-- The data follows --
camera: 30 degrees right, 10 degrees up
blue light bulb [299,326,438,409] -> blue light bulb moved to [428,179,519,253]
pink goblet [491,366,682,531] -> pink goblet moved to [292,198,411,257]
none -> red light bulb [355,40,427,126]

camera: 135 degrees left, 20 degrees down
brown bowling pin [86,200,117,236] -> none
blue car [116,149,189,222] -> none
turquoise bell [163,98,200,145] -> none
-- The data concluded --
-- The data follows --
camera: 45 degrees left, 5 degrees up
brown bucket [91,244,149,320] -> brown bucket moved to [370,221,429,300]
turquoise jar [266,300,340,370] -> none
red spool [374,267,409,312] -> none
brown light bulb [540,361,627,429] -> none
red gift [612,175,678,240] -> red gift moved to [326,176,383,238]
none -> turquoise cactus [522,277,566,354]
-- The data concluded --
-- The data follows --
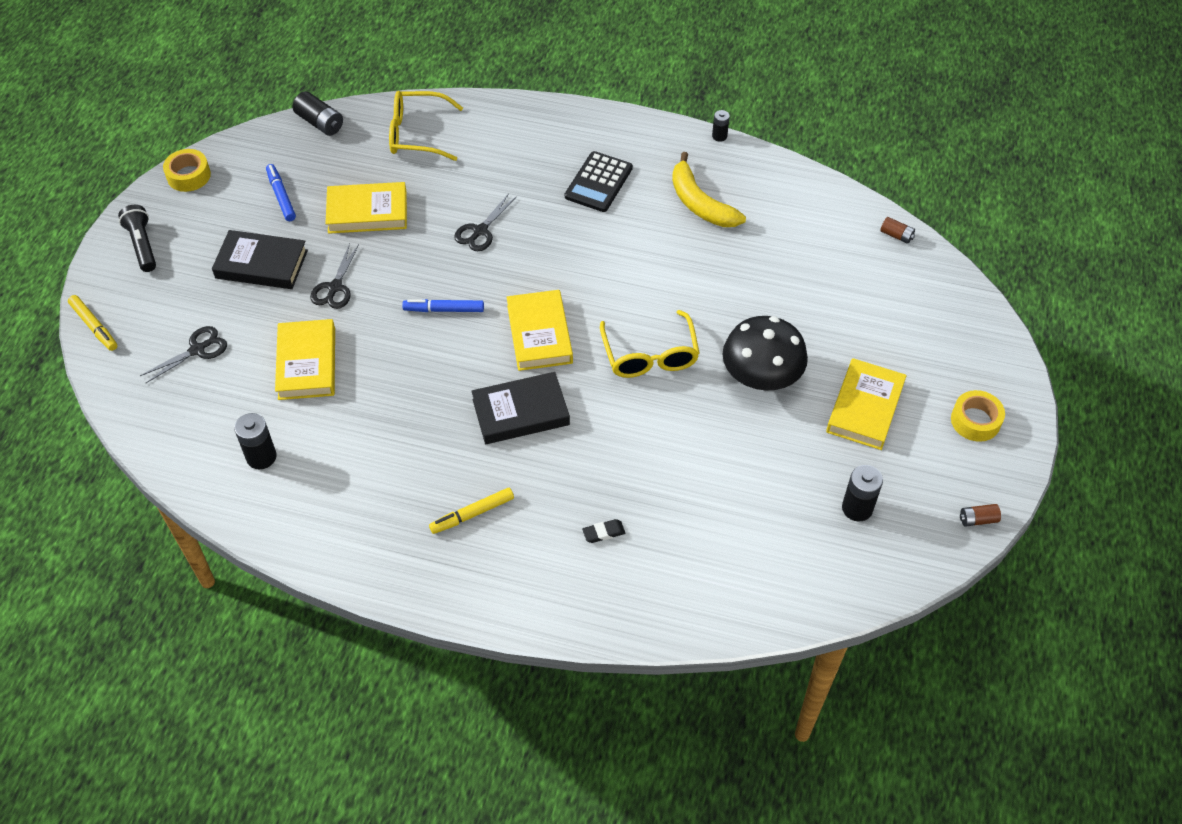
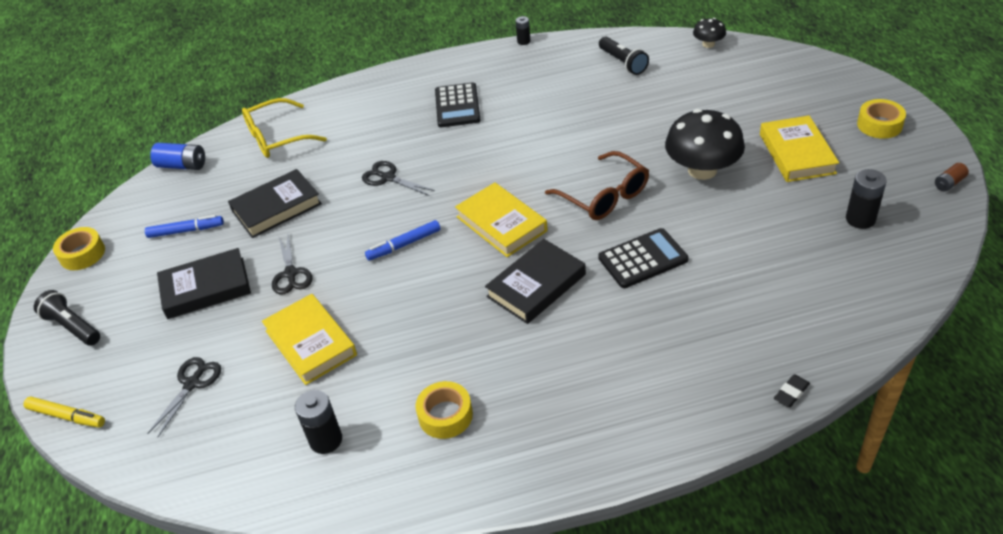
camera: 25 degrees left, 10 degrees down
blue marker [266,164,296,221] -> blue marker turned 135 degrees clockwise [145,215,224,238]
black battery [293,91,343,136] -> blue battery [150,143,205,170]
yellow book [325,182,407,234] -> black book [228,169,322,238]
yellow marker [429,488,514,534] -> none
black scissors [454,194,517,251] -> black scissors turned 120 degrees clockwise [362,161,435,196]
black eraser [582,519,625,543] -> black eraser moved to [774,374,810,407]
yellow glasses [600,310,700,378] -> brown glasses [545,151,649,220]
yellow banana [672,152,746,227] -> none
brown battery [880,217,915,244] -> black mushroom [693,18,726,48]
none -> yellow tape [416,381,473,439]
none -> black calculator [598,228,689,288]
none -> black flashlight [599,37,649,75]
-- The data concluded --
▸ Your objective:
Reproduce word for word the material above, starting with the line that has "camera: 135 degrees left, 20 degrees down" and stopping after the line that has "turquoise bell [163,98,200,145] -> none".

▸ Response:
camera: 135 degrees left, 20 degrees down
brown bowling pin [86,200,117,236] -> none
blue car [116,149,189,222] -> none
turquoise bell [163,98,200,145] -> none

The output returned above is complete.